WRITTEN TASK:
Pull out every line in the rows below that contains the string "shortInstrumentName". Case counts.

RECORD SET:
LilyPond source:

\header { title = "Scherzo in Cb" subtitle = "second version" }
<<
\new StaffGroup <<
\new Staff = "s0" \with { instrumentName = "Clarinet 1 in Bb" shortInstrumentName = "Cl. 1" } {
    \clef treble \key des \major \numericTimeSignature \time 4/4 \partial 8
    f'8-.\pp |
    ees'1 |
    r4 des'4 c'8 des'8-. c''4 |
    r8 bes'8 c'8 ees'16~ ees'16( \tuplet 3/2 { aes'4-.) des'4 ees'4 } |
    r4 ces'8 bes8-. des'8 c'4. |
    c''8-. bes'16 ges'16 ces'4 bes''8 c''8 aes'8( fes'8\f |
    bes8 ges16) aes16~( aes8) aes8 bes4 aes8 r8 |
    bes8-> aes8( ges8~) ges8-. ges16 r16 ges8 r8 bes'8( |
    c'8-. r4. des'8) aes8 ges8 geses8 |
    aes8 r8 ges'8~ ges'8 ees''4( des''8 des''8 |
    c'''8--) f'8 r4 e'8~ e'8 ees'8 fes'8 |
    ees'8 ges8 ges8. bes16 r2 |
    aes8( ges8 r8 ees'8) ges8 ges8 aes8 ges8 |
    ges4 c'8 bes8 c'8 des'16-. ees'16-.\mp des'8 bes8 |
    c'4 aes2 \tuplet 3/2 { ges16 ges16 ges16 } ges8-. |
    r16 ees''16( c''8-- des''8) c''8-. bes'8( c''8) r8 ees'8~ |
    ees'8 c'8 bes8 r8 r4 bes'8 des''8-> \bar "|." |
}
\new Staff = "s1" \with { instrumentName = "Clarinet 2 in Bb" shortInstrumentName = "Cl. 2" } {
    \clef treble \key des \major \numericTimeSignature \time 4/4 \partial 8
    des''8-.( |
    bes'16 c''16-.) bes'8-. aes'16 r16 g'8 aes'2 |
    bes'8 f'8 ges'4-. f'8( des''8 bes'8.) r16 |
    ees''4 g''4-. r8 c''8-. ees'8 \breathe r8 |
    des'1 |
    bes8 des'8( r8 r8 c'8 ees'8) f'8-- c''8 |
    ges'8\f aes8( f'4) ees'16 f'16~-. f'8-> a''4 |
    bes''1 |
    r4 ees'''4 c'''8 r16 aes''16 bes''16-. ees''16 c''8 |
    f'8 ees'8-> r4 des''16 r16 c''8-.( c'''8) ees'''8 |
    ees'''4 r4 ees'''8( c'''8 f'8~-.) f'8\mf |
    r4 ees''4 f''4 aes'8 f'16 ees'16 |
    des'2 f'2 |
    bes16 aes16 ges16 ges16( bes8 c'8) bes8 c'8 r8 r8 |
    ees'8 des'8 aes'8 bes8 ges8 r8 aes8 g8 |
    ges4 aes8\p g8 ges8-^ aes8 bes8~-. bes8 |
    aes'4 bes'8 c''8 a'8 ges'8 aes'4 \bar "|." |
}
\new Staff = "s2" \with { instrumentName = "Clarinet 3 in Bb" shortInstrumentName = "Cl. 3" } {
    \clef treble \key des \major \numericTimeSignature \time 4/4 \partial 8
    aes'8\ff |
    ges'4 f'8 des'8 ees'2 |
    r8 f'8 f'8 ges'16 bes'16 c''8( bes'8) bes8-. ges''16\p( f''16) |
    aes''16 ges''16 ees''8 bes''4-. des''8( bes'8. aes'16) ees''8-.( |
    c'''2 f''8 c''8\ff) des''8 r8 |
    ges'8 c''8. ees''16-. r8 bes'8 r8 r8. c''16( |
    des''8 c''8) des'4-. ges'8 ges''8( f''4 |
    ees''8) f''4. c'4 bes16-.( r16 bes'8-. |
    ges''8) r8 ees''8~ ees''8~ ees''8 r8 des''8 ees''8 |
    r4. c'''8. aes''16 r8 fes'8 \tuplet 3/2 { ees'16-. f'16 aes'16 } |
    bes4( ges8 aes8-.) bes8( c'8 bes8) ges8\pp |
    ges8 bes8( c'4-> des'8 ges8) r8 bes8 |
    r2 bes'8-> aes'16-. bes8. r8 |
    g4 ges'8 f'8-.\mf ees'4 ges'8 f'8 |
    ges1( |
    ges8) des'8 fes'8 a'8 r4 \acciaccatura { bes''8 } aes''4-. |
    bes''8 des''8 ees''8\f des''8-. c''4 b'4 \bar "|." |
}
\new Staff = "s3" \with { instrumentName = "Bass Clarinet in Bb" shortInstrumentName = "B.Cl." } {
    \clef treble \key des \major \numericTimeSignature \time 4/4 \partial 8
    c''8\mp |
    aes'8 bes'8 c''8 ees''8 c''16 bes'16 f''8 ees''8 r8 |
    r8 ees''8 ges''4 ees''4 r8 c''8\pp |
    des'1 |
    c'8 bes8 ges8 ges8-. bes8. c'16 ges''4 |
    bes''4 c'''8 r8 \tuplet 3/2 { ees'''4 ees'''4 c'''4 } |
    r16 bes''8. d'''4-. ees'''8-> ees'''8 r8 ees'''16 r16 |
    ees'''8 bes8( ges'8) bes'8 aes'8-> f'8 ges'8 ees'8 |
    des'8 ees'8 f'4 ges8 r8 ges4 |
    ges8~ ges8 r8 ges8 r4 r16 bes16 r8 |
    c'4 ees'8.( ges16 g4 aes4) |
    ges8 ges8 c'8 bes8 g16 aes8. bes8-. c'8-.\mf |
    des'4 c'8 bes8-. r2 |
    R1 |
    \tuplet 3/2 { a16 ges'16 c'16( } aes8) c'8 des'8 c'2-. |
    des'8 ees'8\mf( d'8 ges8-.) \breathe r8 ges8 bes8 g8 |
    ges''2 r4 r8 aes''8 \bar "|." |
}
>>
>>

WRITTEN ANSWER:
\new Staff = "s0" \with { instrumentName = "Clarinet 1 in Bb" shortInstrumentName = "Cl. 1" } {
\new Staff = "s1" \with { instrumentName = "Clarinet 2 in Bb" shortInstrumentName = "Cl. 2" } {
\new Staff = "s2" \with { instrumentName = "Clarinet 3 in Bb" shortInstrumentName = "Cl. 3" } {
\new Staff = "s3" \with { instrumentName = "Bass Clarinet in Bb" shortInstrumentName = "B.Cl." } {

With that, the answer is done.